_SUPPLIED INFORMATION_
Start of Block
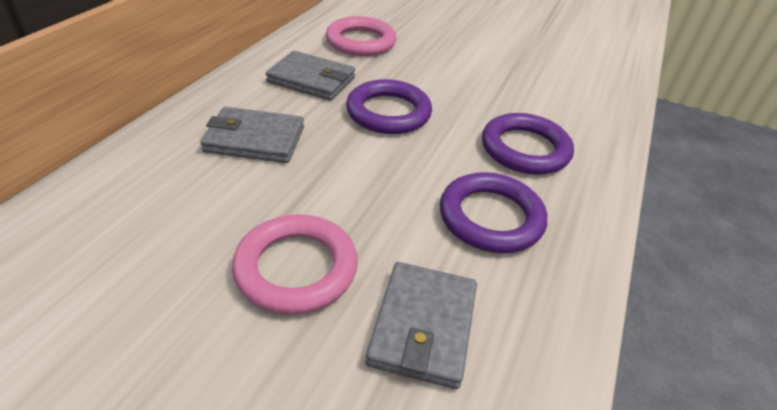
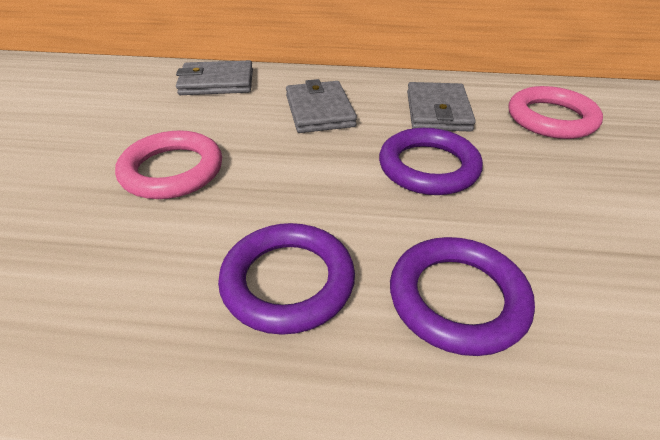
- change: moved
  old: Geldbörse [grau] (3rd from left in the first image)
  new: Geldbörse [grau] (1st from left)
End of Block
Provide the listing above once more, exactly, with the pictures removed.

_EXERCISE RESULT_
- change: moved
  old: Geldbörse [grau] (3rd from left in the first image)
  new: Geldbörse [grau] (1st from left)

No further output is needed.